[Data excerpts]
────────────────────────────────────────
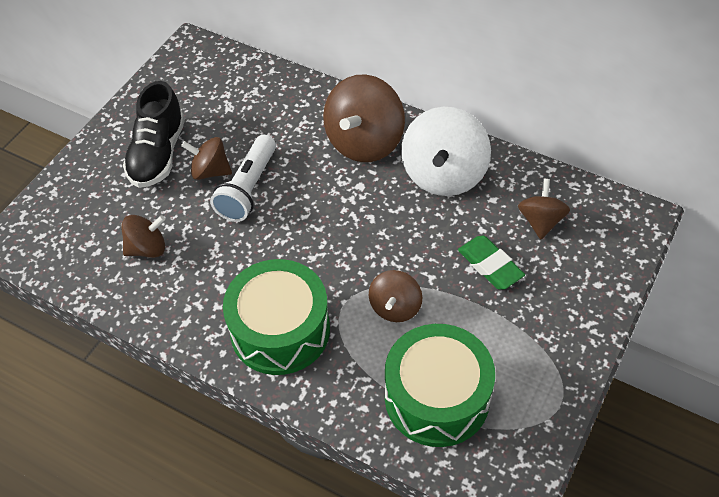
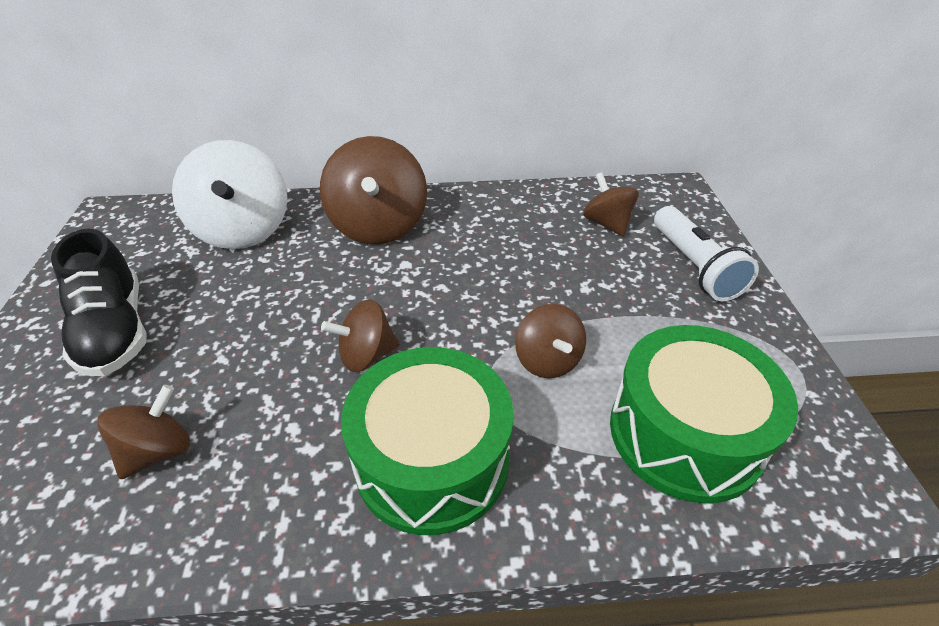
camera: 35 degrees left, 10 degrees down
(210, 171) = (205, 320): brown spinning top -> brown spinning top (366, 355)
(248, 189) = (270, 318): white flashlight -> white flashlight (694, 267)
(444, 175) = (483, 222): white spinning top -> white spinning top (243, 230)
(490, 265) = (601, 277): green eraser -> none

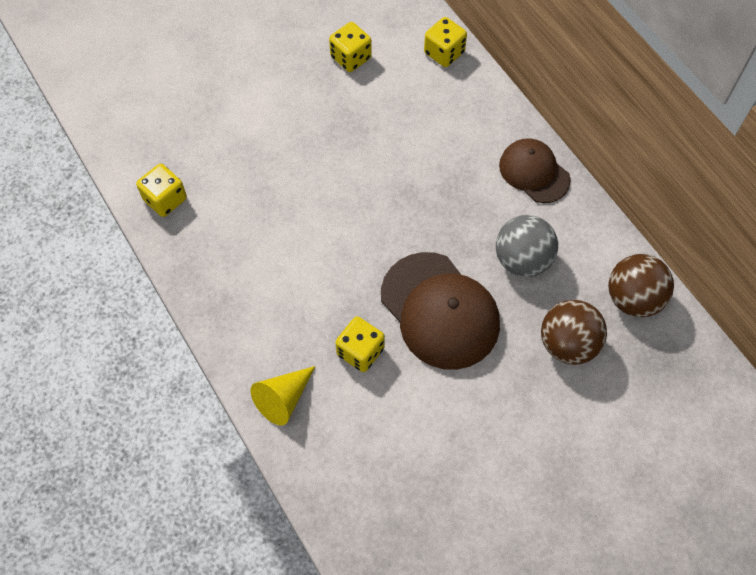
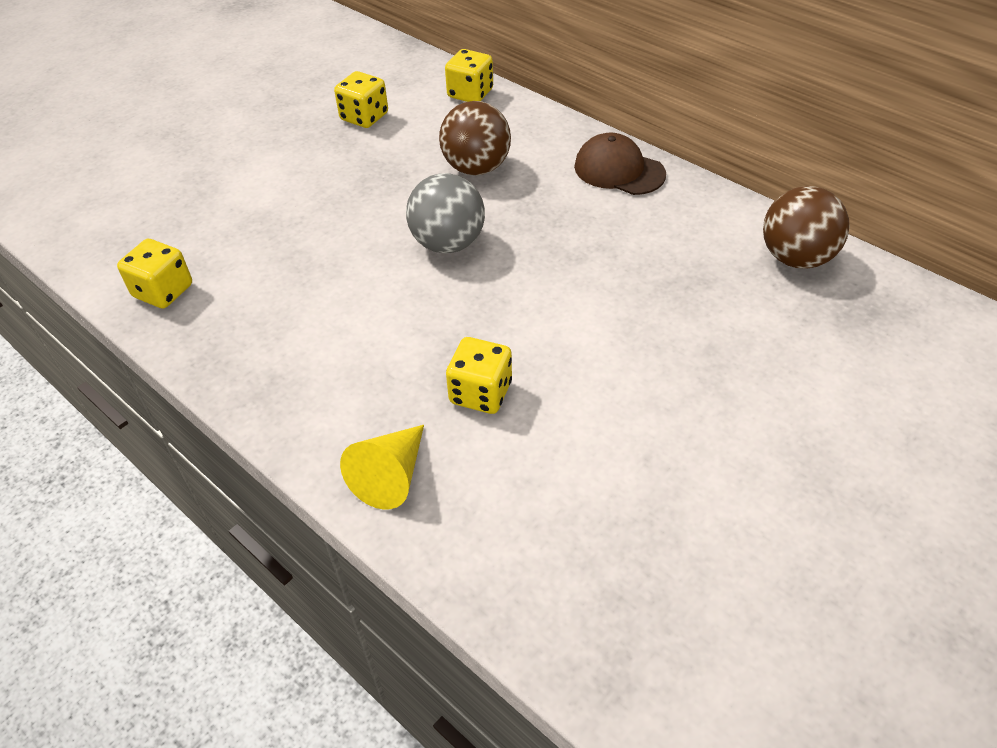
camera: 15 degrees left, 15 degrees down
(440, 311) = (567, 324): brown cap -> none
(522, 260) = (645, 251): grey ball -> grey ball (448, 243)
(567, 344) = (744, 320): brown ball -> brown ball (476, 168)

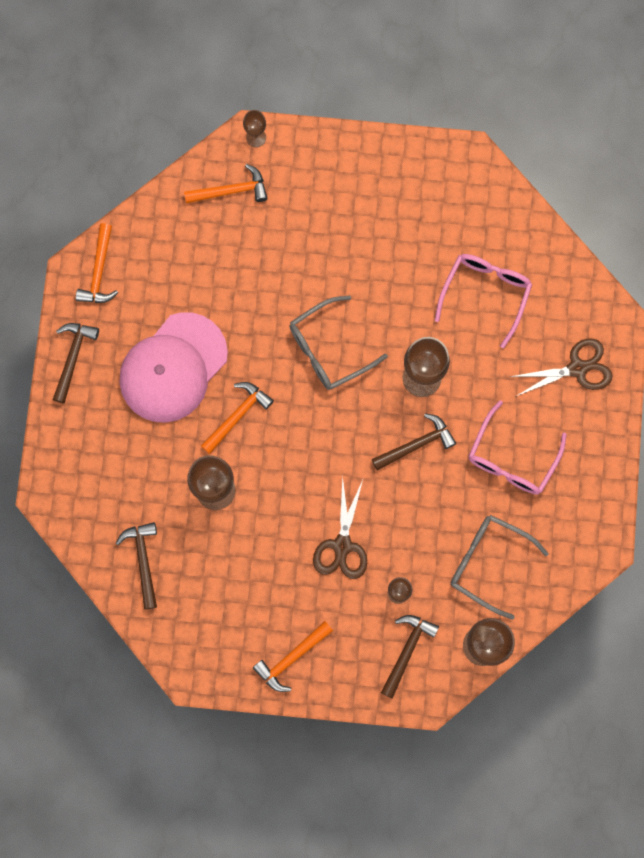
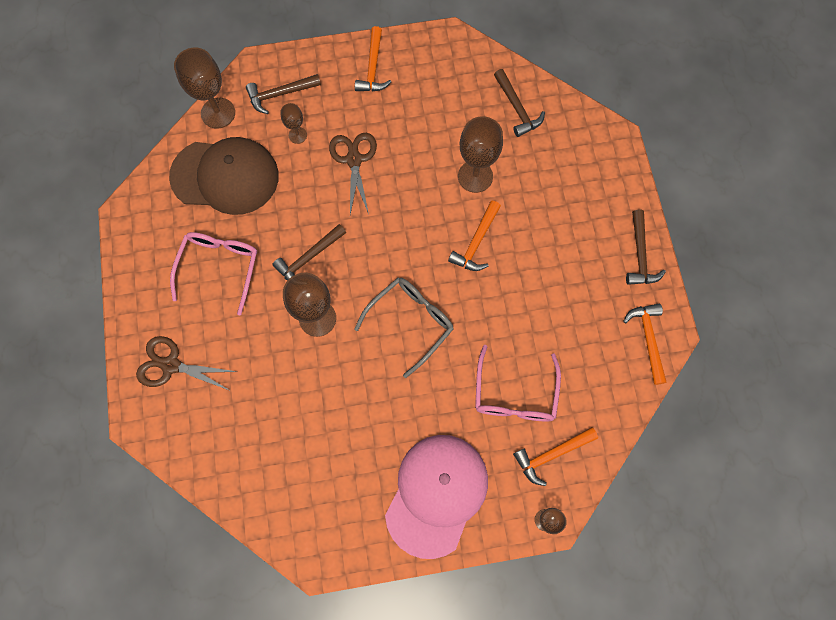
camera: 165 degrees right, 5 degrees down
(173, 368) = (547, 269): pink cap -> pink cap (436, 494)
(292, 658) = (373, 67): orange hammer -> orange hammer turned 150 degrees clockwise
(407, 651) = (280, 94): brown hammer -> brown hammer turned 60 degrees clockwise
(485, 293) = (273, 415): pink glasses -> pink glasses (514, 394)
(488, 563) = (225, 176): grey glasses -> brown cap
(577, 368) = (171, 365): brown scissors -> brown scissors turned 45 degrees clockwise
────────────────────────────────────────
## Aim of the task
If a line in the entries above includes "spinning", count it; report the total alone.

## Response
2